WHAT YOU WILL DO
Omit the pictures and output every entry below exactly as written.

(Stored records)
◇ ◇ ◇ ◇

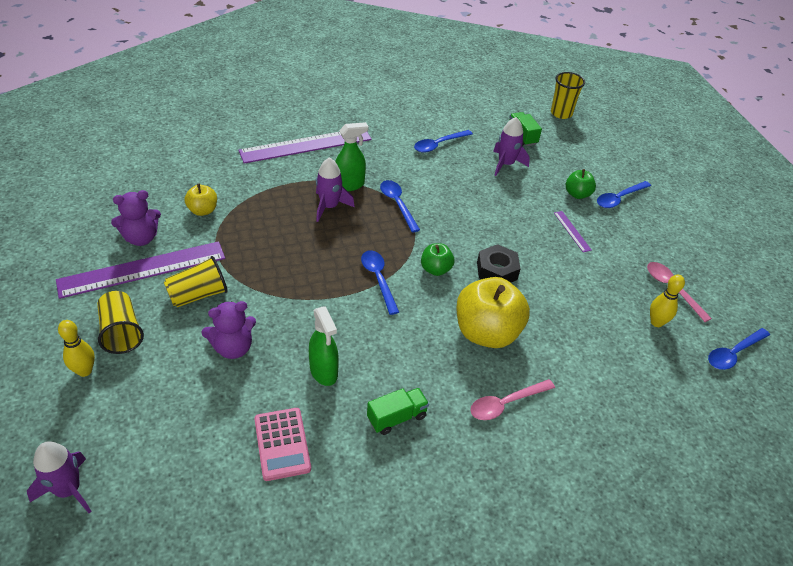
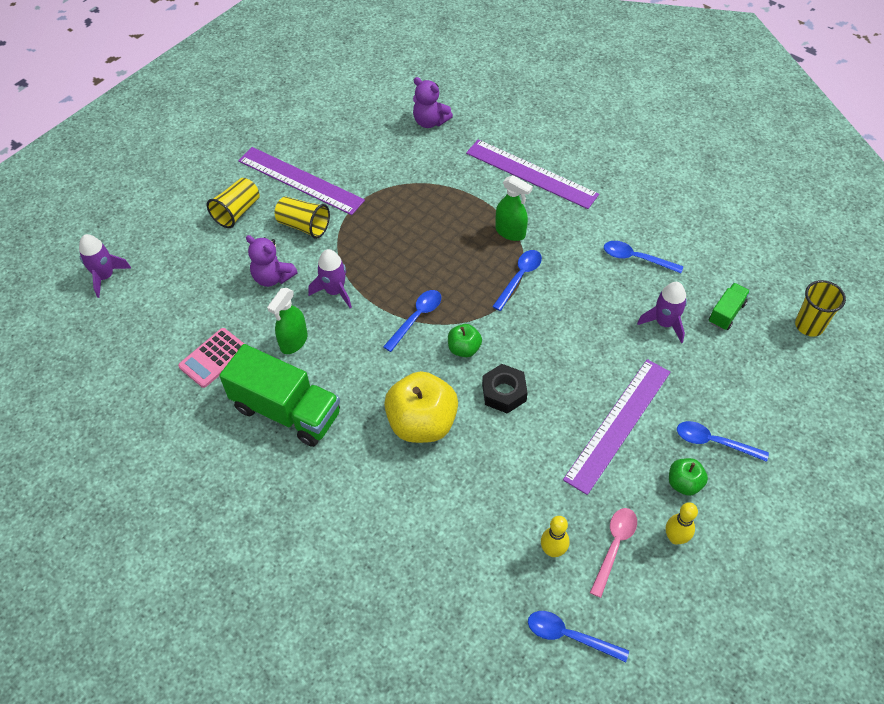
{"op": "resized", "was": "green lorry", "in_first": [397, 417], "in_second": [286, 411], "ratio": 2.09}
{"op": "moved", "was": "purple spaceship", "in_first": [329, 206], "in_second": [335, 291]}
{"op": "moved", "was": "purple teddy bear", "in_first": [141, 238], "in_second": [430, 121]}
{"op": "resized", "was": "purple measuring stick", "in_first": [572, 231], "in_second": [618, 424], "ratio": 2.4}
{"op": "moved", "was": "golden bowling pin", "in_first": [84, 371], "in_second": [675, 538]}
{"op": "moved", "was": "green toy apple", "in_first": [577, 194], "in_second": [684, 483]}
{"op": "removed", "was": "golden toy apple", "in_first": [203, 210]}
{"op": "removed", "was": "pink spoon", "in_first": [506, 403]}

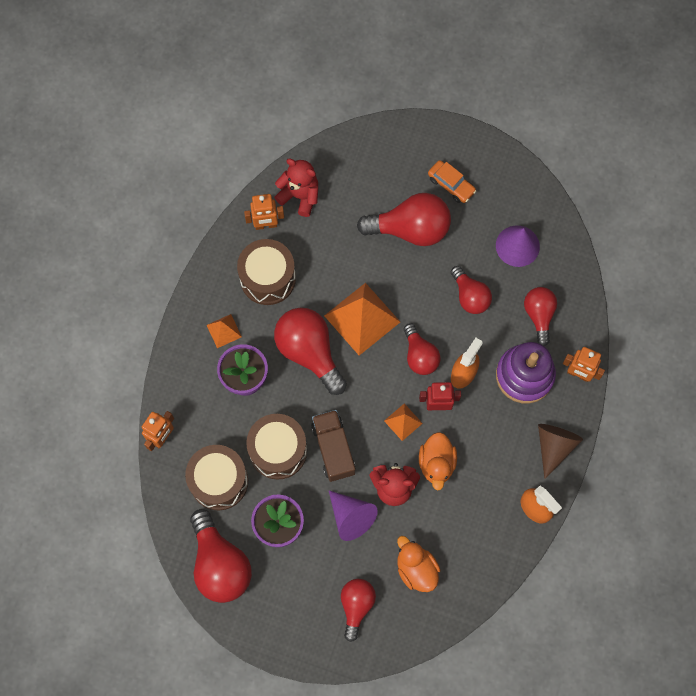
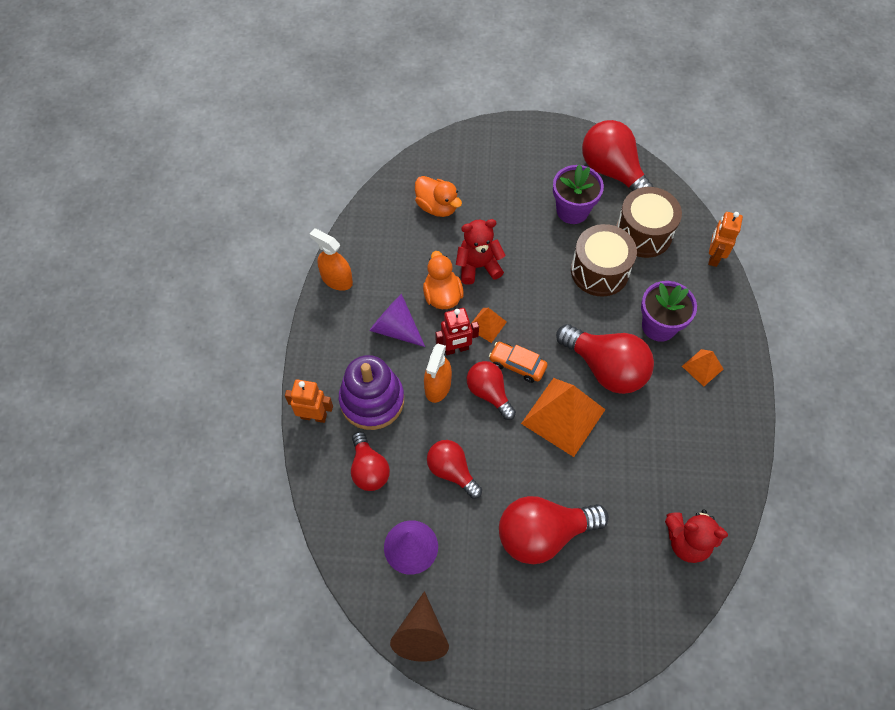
{"op": "moved", "was": "purple solid cone", "in_first": [351, 517], "in_second": [395, 328]}
{"op": "moved", "was": "dark brown solid cone", "in_first": [554, 446], "in_second": [421, 635]}
{"op": "moved", "was": "orange-coloured automobile", "in_first": [451, 184], "in_second": [517, 365]}
{"op": "removed", "was": "dark brown toy drum", "in_first": [268, 278]}
{"op": "removed", "was": "orange-coloured toy robot", "in_first": [266, 225]}
{"op": "removed", "was": "dark brown lorry", "in_first": [333, 449]}
{"op": "removed", "was": "red light bulb", "in_first": [356, 606]}

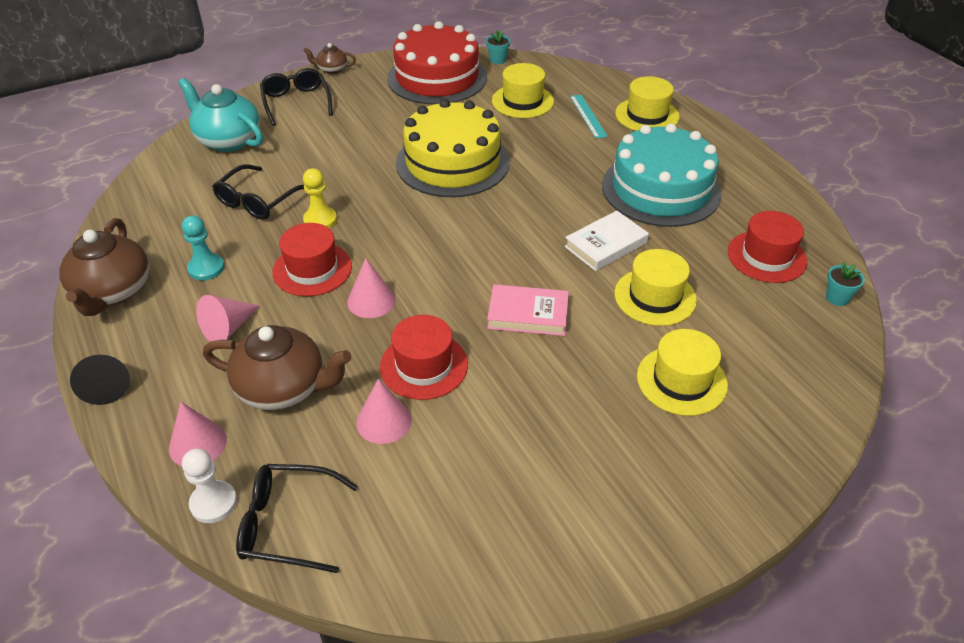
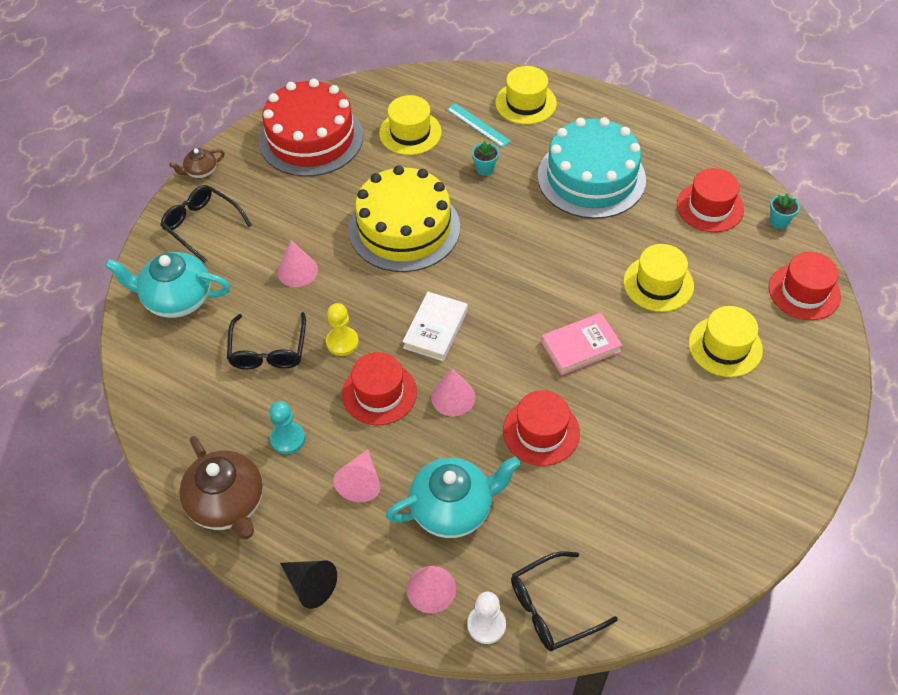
{"op": "moved", "was": "pink solid cone", "in_first": [384, 421], "in_second": [297, 271]}
{"op": "recoloured", "was": "dark brown teapot", "now": "teal teapot", "in_first": [283, 388], "in_second": [453, 508]}
{"op": "moved", "was": "snow-white hardcover", "in_first": [605, 245], "in_second": [435, 329]}
{"op": "moved", "was": "teal plant pot", "in_first": [497, 60], "in_second": [485, 169]}
{"op": "added", "now": "red tall hat", "in_second": [804, 292]}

◇ ◇ ◇ ◇

RESPONSE TO THE TASK
{"op": "resized", "was": "green lorry", "in_first": [397, 417], "in_second": [286, 411], "ratio": 2.09}
{"op": "moved", "was": "purple spaceship", "in_first": [329, 206], "in_second": [335, 291]}
{"op": "moved", "was": "purple teddy bear", "in_first": [141, 238], "in_second": [430, 121]}
{"op": "resized", "was": "purple measuring stick", "in_first": [572, 231], "in_second": [618, 424], "ratio": 2.4}
{"op": "moved", "was": "golden bowling pin", "in_first": [84, 371], "in_second": [675, 538]}
{"op": "moved", "was": "green toy apple", "in_first": [577, 194], "in_second": [684, 483]}
{"op": "removed", "was": "golden toy apple", "in_first": [203, 210]}
{"op": "removed", "was": "pink spoon", "in_first": [506, 403]}

{"op": "moved", "was": "purple solid cone", "in_first": [351, 517], "in_second": [395, 328]}
{"op": "moved", "was": "dark brown solid cone", "in_first": [554, 446], "in_second": [421, 635]}
{"op": "moved", "was": "orange-coloured automobile", "in_first": [451, 184], "in_second": [517, 365]}
{"op": "removed", "was": "dark brown toy drum", "in_first": [268, 278]}
{"op": "removed", "was": "orange-coloured toy robot", "in_first": [266, 225]}
{"op": "removed", "was": "dark brown lorry", "in_first": [333, 449]}
{"op": "removed", "was": "red light bulb", "in_first": [356, 606]}

{"op": "moved", "was": "pink solid cone", "in_first": [384, 421], "in_second": [297, 271]}
{"op": "recoloured", "was": "dark brown teapot", "now": "teal teapot", "in_first": [283, 388], "in_second": [453, 508]}
{"op": "moved", "was": "snow-white hardcover", "in_first": [605, 245], "in_second": [435, 329]}
{"op": "moved", "was": "teal plant pot", "in_first": [497, 60], "in_second": [485, 169]}
{"op": "added", "now": "red tall hat", "in_second": [804, 292]}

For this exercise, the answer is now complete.